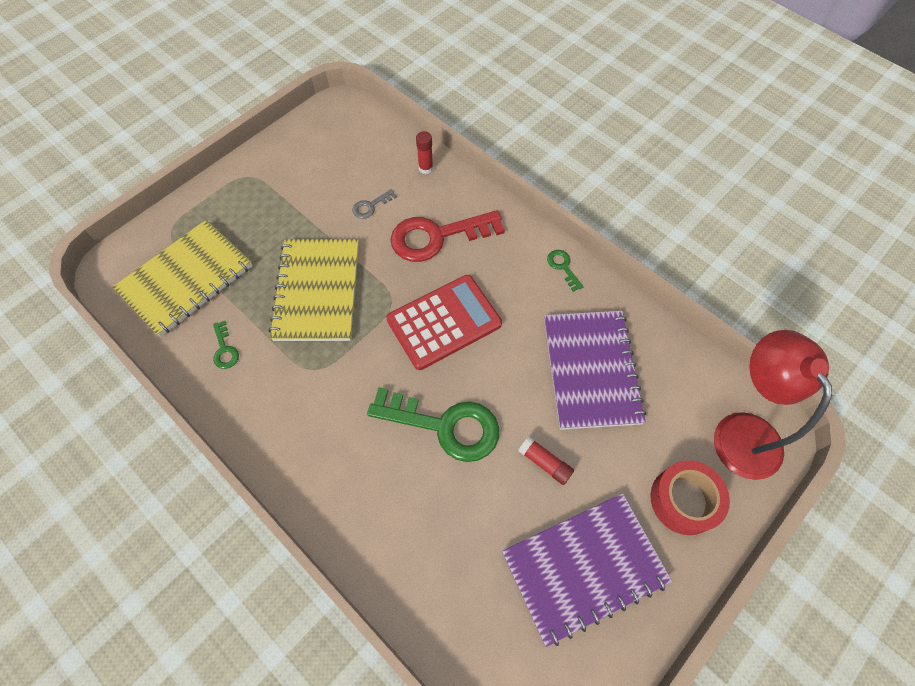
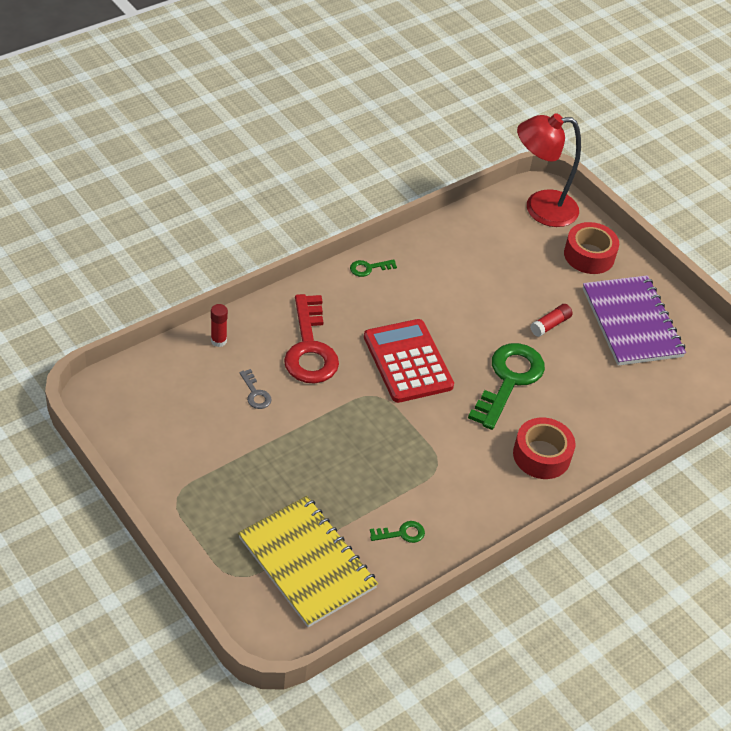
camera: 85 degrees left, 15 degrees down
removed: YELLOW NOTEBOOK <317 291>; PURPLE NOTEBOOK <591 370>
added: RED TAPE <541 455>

> EXERCISE:
Would you give again, word for word, every line from the one with "removed: YELLOW NOTEBOOK" through the final line of the listing above?

> THE COMPLETED TASK:
removed: YELLOW NOTEBOOK <317 291>; PURPLE NOTEBOOK <591 370>
added: RED TAPE <541 455>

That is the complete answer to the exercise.